* SOURCE DATA:

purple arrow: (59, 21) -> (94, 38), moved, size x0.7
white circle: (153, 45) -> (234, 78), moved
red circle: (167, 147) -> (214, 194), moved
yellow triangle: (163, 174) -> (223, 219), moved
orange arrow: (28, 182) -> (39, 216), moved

* WORK TASK: Set down, exactly and without anything extra, every line from the one that contains "red circle: (167, 147) -> (214, 194), moved" through the final line of the material.

* OUTPUT:
red circle: (167, 147) -> (214, 194), moved
yellow triangle: (163, 174) -> (223, 219), moved
orange arrow: (28, 182) -> (39, 216), moved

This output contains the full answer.